■ REQUIREMENT
Filter the entries below, keeping every line that has the word "minus".
___ SUPPLIED DATA ___
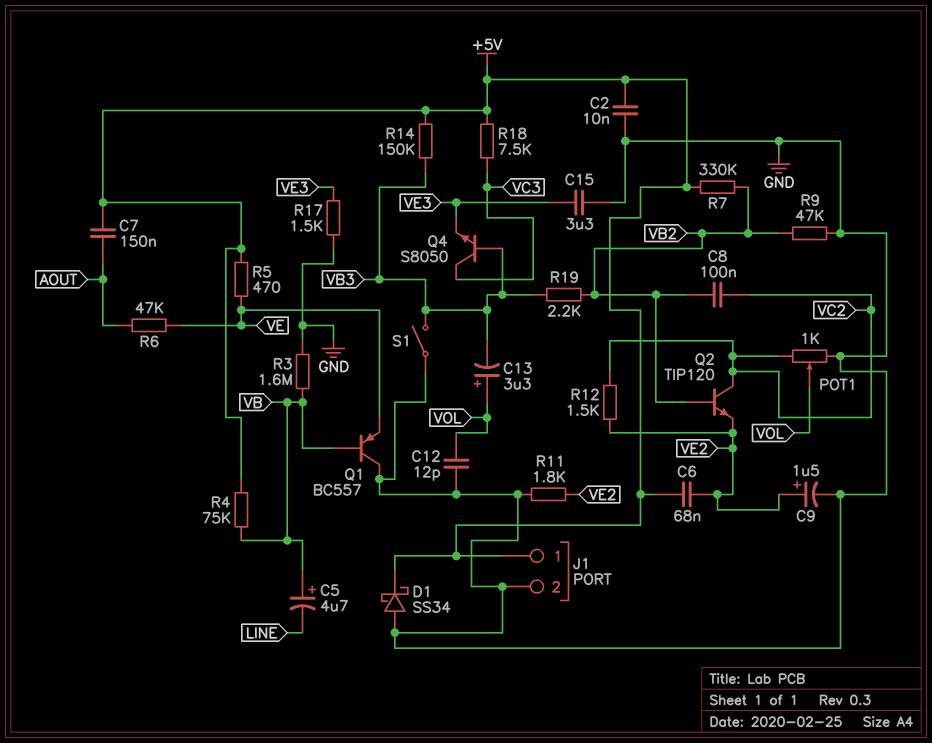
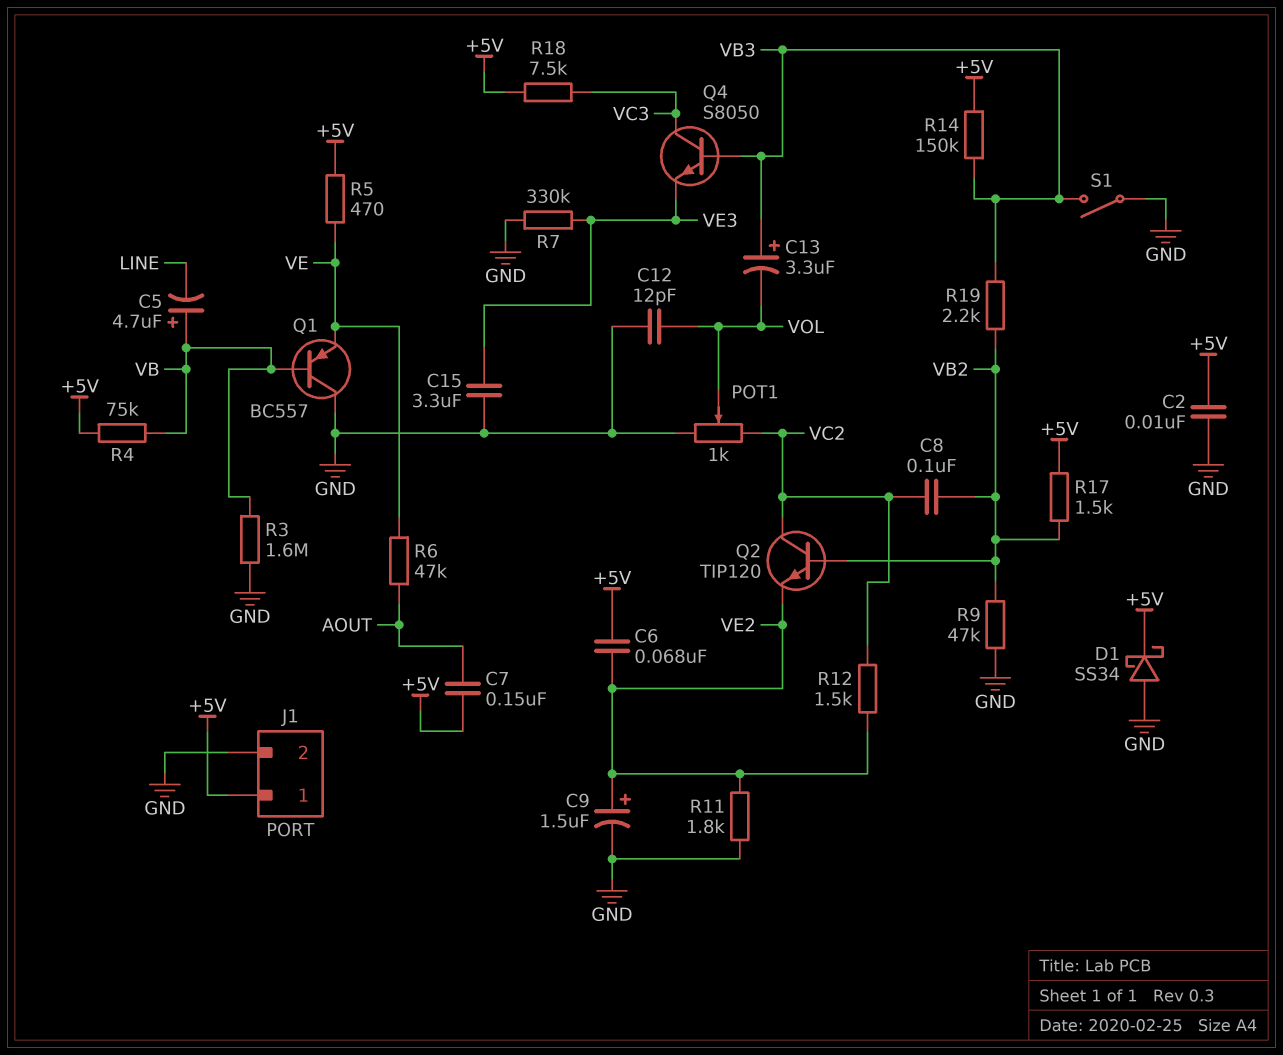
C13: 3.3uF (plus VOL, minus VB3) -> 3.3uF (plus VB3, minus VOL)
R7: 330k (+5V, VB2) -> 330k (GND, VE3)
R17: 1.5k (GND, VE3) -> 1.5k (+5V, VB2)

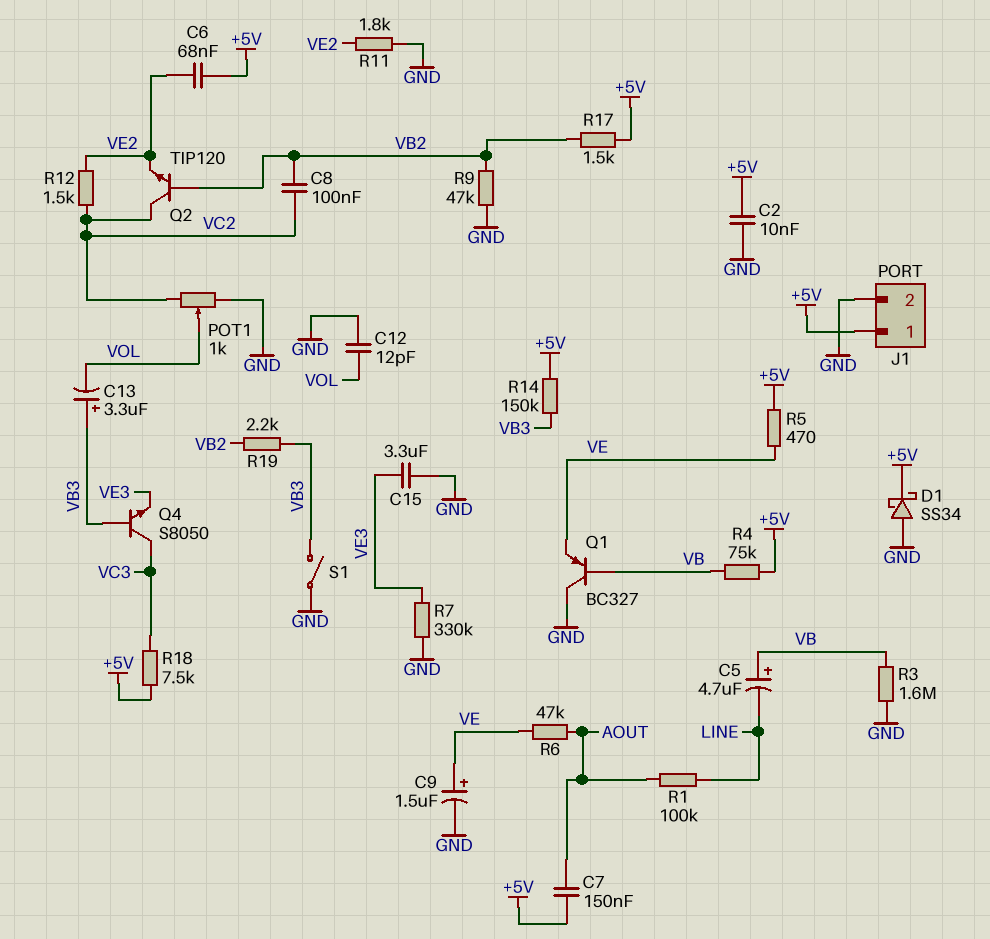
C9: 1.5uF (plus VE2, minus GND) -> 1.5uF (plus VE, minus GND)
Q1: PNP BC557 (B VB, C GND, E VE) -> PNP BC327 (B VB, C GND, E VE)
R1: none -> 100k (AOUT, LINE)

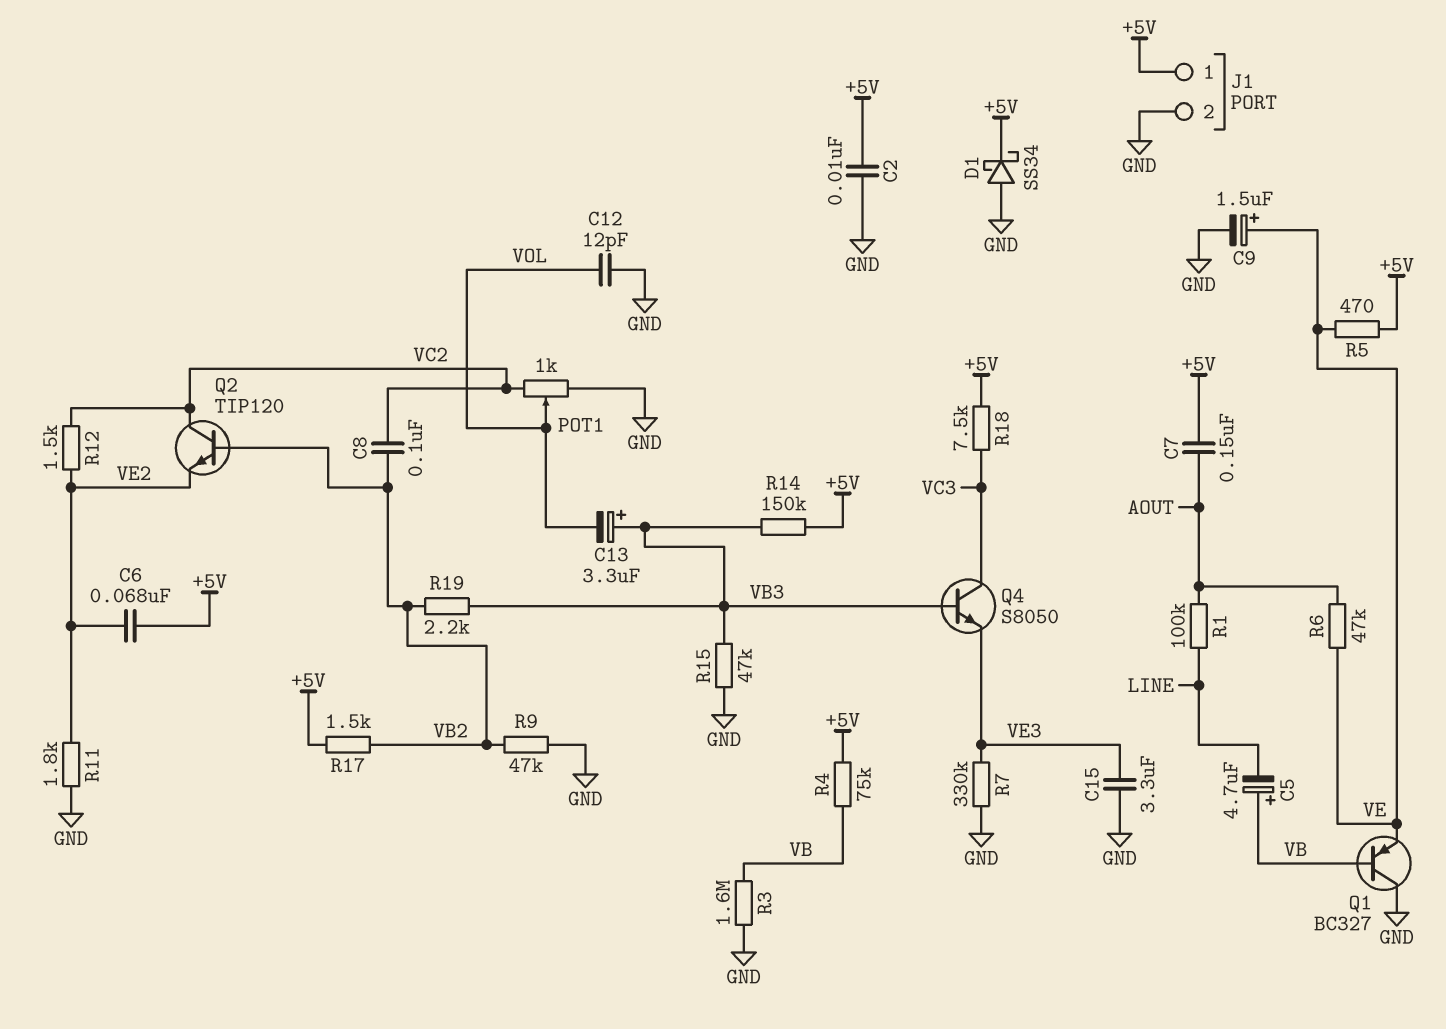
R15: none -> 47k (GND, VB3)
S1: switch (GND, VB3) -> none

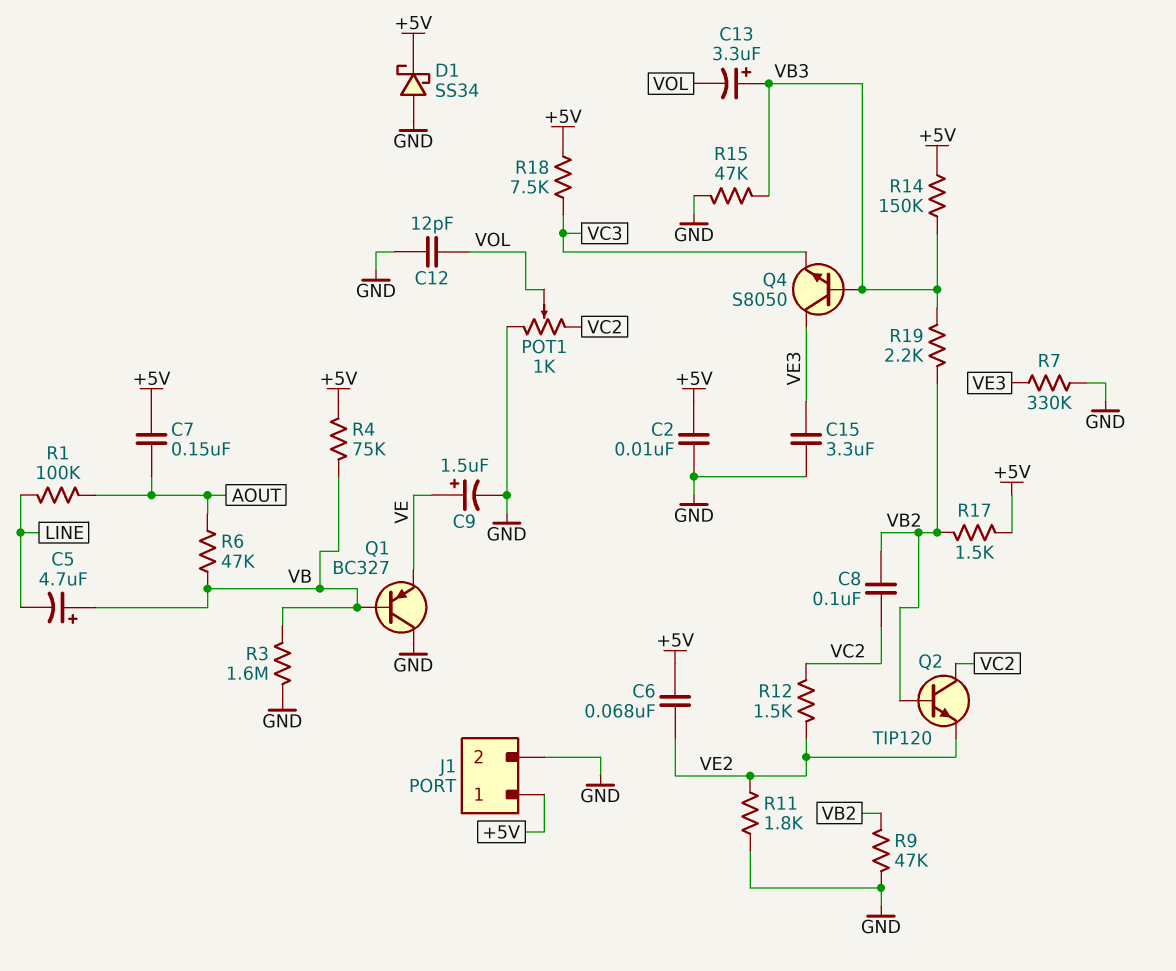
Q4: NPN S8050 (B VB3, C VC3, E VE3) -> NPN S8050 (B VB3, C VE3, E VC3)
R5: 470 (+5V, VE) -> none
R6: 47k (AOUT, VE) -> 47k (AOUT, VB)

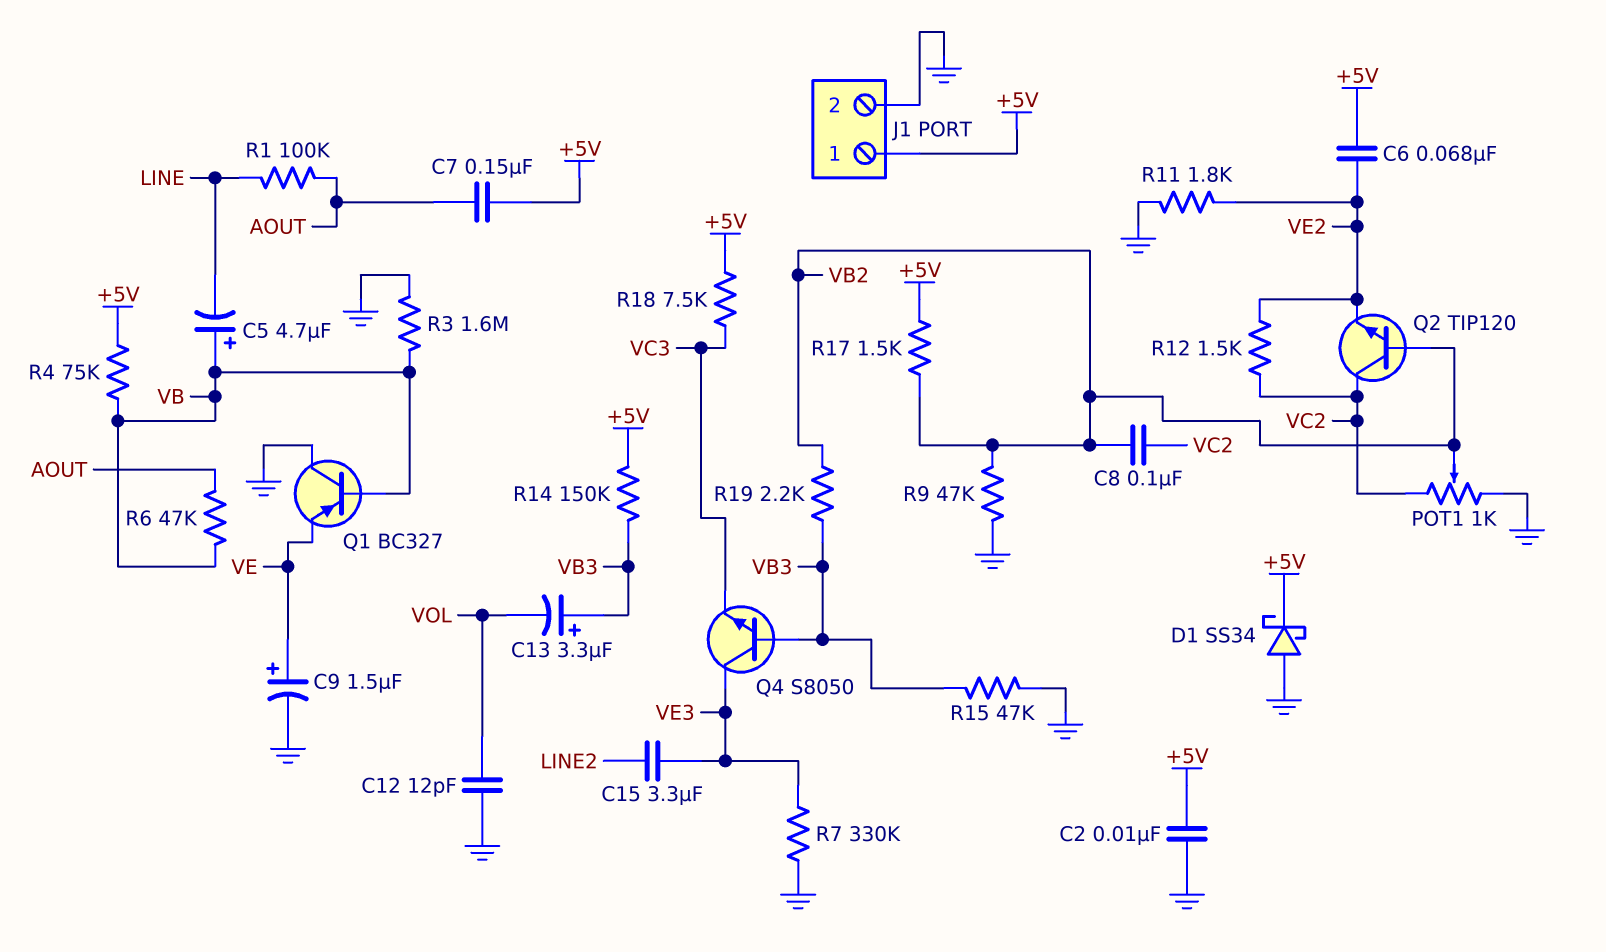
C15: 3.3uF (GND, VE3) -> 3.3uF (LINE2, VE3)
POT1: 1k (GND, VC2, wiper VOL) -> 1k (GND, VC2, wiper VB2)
___
■ ANSWER
C13: 3.3uF (plus VOL, minus VB3) -> 3.3uF (plus VB3, minus VOL)
C9: 1.5uF (plus VE2, minus GND) -> 1.5uF (plus VE, minus GND)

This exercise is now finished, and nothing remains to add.